EXERCISE DATA Start Marker
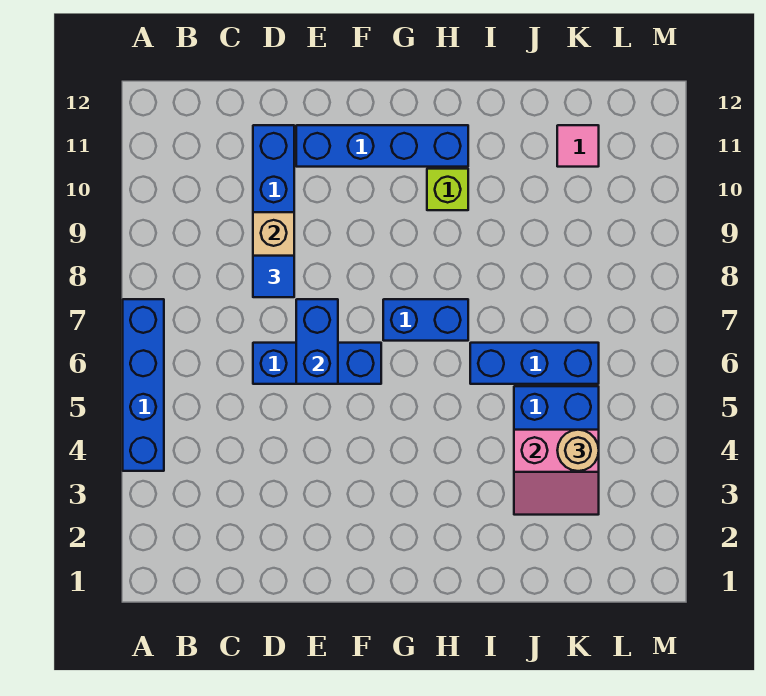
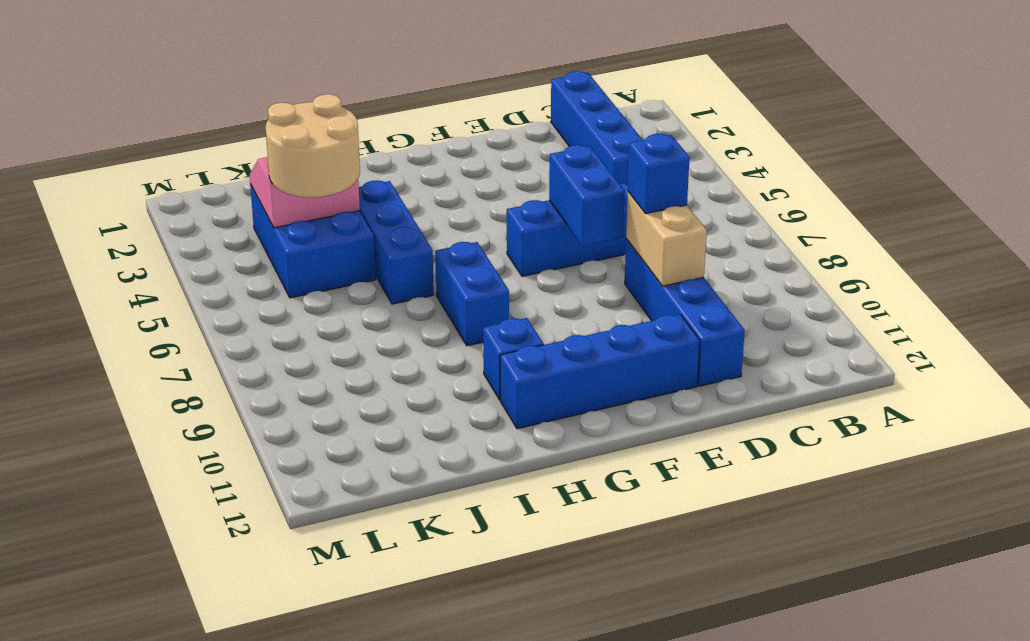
blue brick A4:A7 level 1 -> blue brick C1:C4 level 1
blue tile D8 level 3 -> blue brick D8 level 3
blue brick G7:H7 level 1 -> blue brick H7:H8 level 1
lime brick H10 level 1 -> blue brick H10 level 1
blue brick I6:K6 level 1 -> blue brick I4:I6 level 1
tan round brick K4 level 3 -> tan round brick J4:K5 level 3
pink tile K11 level 1 -> none

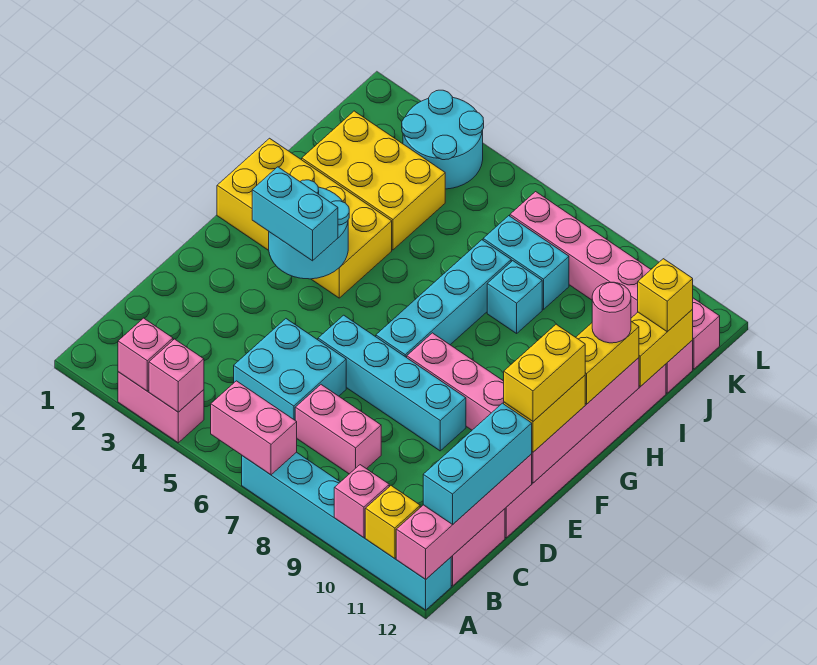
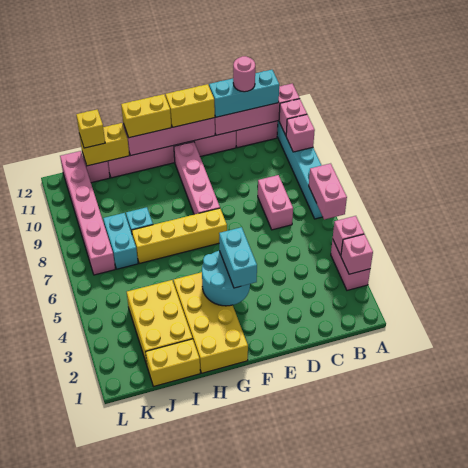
yellow brick A11 level 2 -> pink brick A11 level 2
cyan brick C5:D6 level 1 -> none
cyan brick E6:E9 level 1 -> none
yellow brick E12:F12 level 4 -> yellow brick I1:J1 level 1
cyan brick F7:I7 level 1 -> yellow brick F7:I7 level 1
pink round brick H12 level 4 -> pink round brick C12 level 4
cyan round brick K3:L4 level 1 -> none

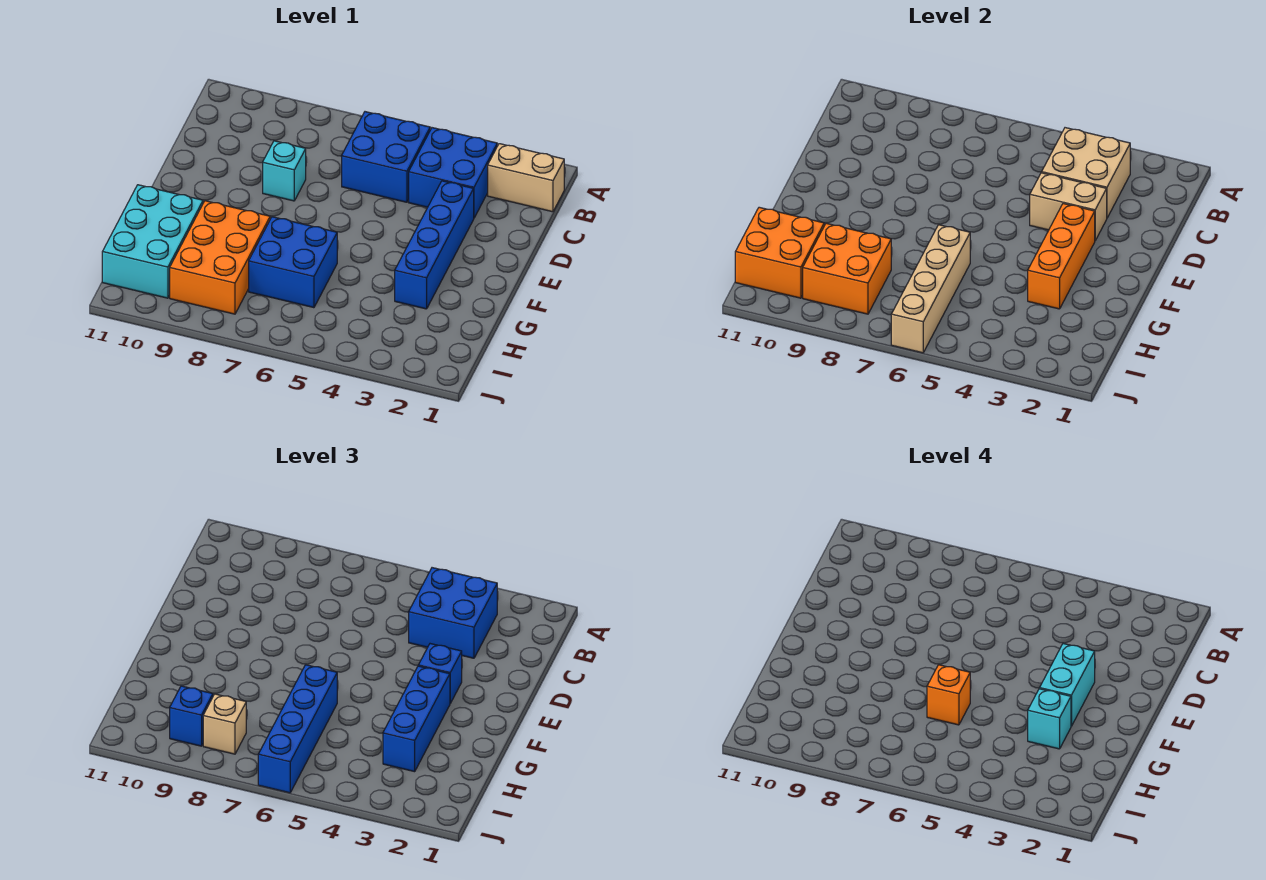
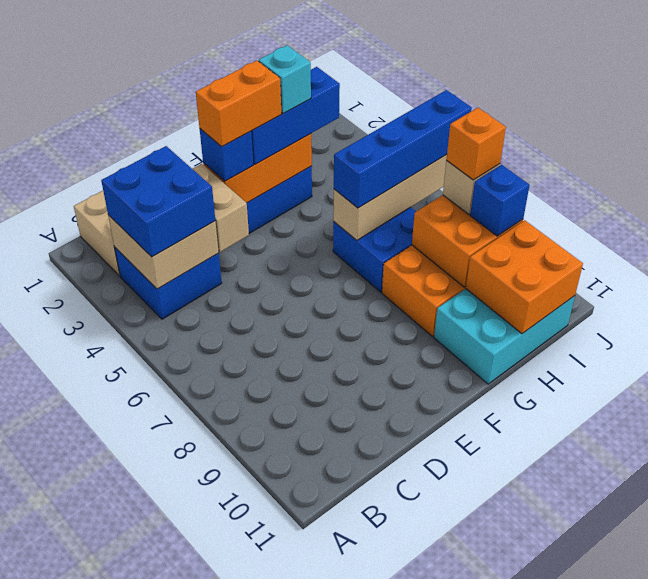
blue brick B5:C6 level 1 -> none
cyan brick D8 level 1 -> none
cyan brick E3:F3 level 4 -> orange brick E3:F3 level 4
orange brick G6 level 4 -> orange brick I8 level 4

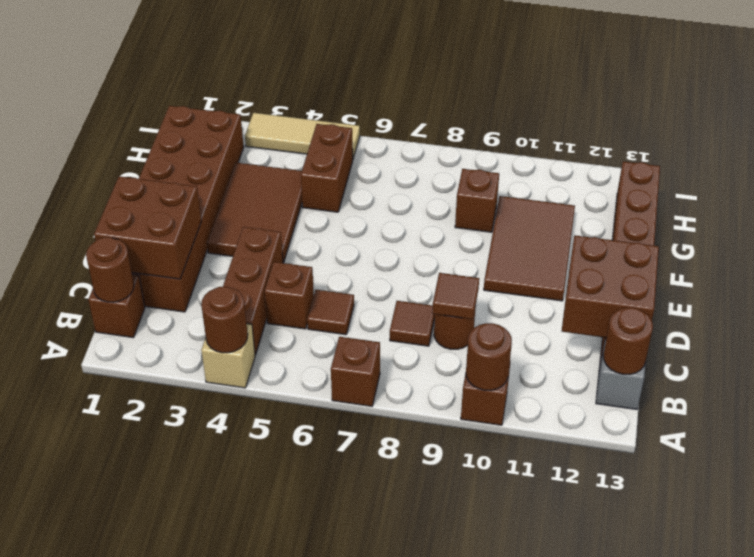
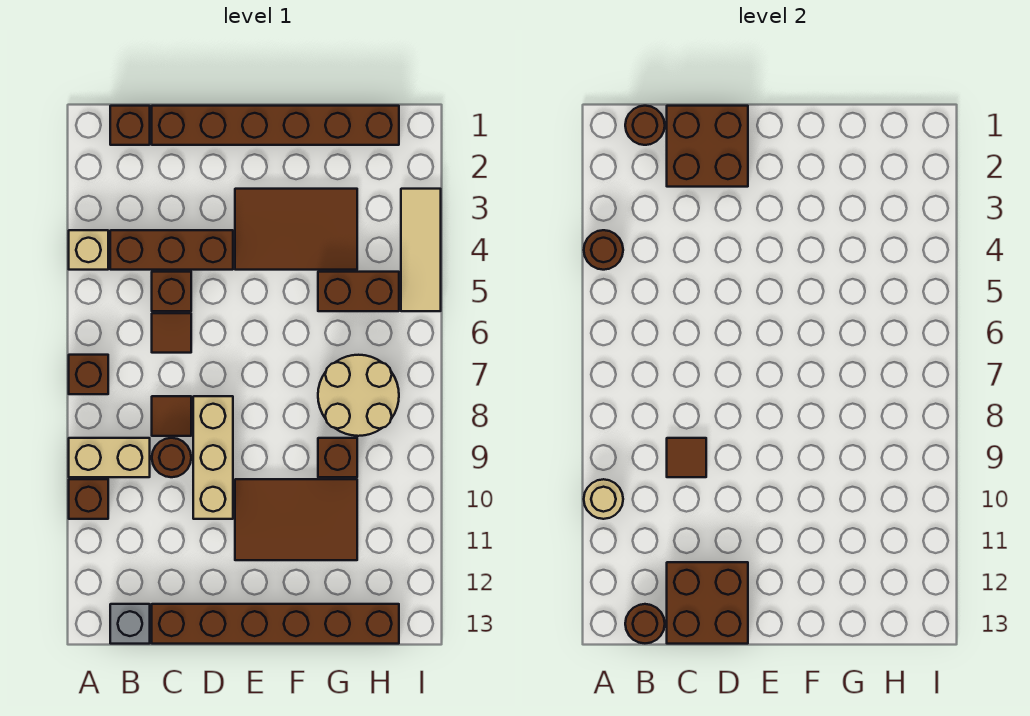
none -> tan brick A9:B9 level 1
brown round brick A10 level 2 -> tan round brick A10 level 2
brown brick C1:H2 level 1 -> brown brick C1:H1 level 1
none -> tan brick D8:D10 level 1
none -> tan round brick G7:H8 level 1

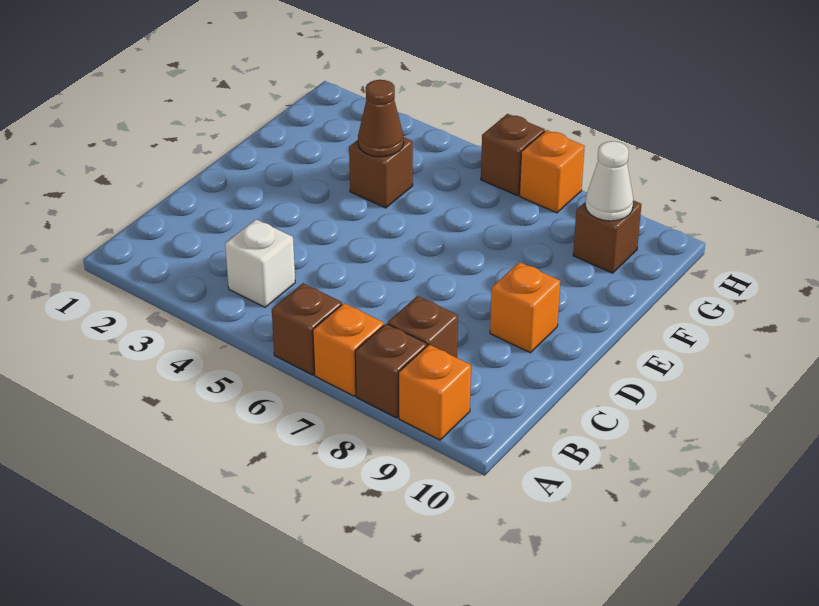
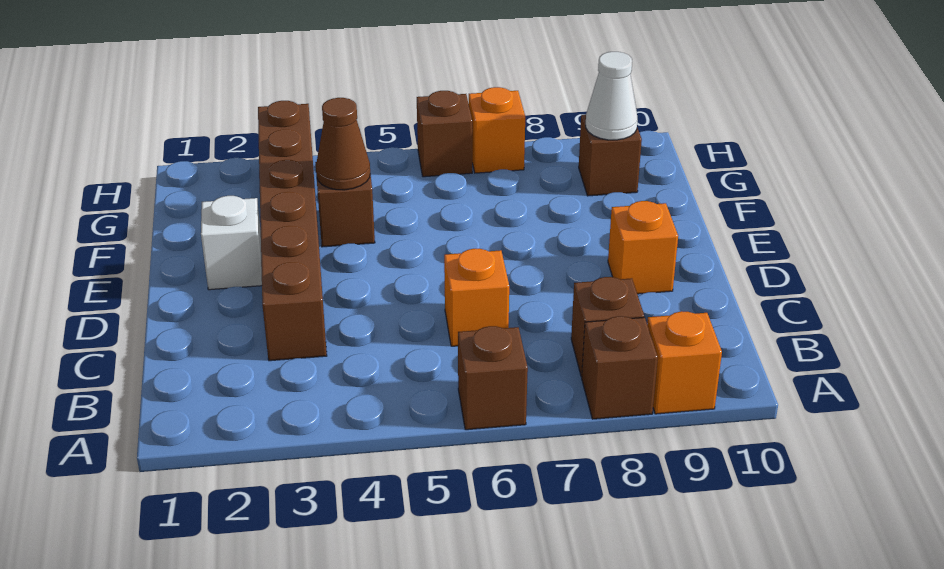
orange brick A7 level 1 -> orange brick C6 level 1
white brick B4 level 1 -> white brick E2 level 1
none -> brown brick C3:H3 level 1

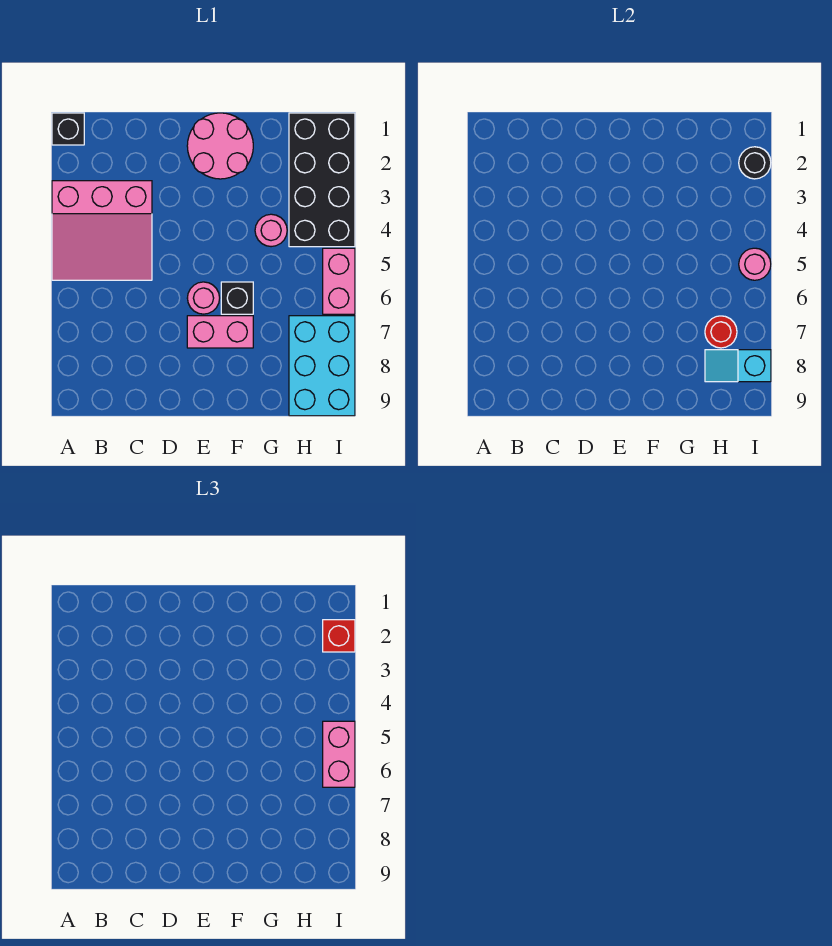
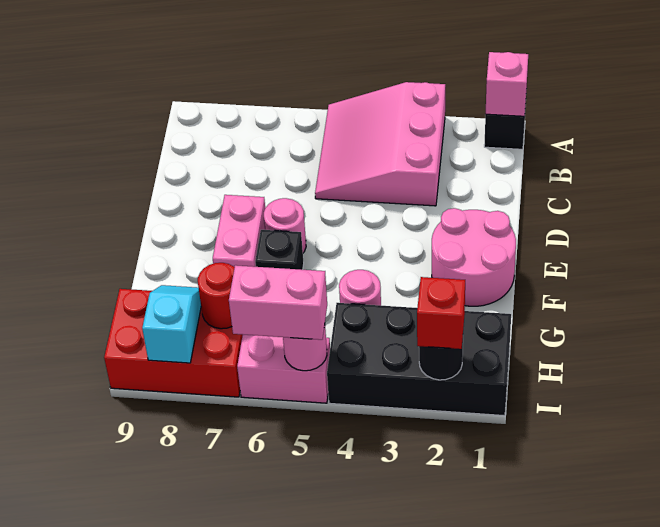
none -> pink brick A1 level 2
cyan brick H7:I9 level 1 -> red brick H7:I9 level 1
EXERCISE DATA End Marker
## TASK BRIEF
An exact repeat of the listing above, pictures excluded, is the answer.

## ANSWER SECTION
blue brick A4:A7 level 1 -> blue brick C1:C4 level 1
blue tile D8 level 3 -> blue brick D8 level 3
blue brick G7:H7 level 1 -> blue brick H7:H8 level 1
lime brick H10 level 1 -> blue brick H10 level 1
blue brick I6:K6 level 1 -> blue brick I4:I6 level 1
tan round brick K4 level 3 -> tan round brick J4:K5 level 3
pink tile K11 level 1 -> none

yellow brick A11 level 2 -> pink brick A11 level 2
cyan brick C5:D6 level 1 -> none
cyan brick E6:E9 level 1 -> none
yellow brick E12:F12 level 4 -> yellow brick I1:J1 level 1
cyan brick F7:I7 level 1 -> yellow brick F7:I7 level 1
pink round brick H12 level 4 -> pink round brick C12 level 4
cyan round brick K3:L4 level 1 -> none

blue brick B5:C6 level 1 -> none
cyan brick D8 level 1 -> none
cyan brick E3:F3 level 4 -> orange brick E3:F3 level 4
orange brick G6 level 4 -> orange brick I8 level 4

none -> tan brick A9:B9 level 1
brown round brick A10 level 2 -> tan round brick A10 level 2
brown brick C1:H2 level 1 -> brown brick C1:H1 level 1
none -> tan brick D8:D10 level 1
none -> tan round brick G7:H8 level 1

orange brick A7 level 1 -> orange brick C6 level 1
white brick B4 level 1 -> white brick E2 level 1
none -> brown brick C3:H3 level 1

none -> pink brick A1 level 2
cyan brick H7:I9 level 1 -> red brick H7:I9 level 1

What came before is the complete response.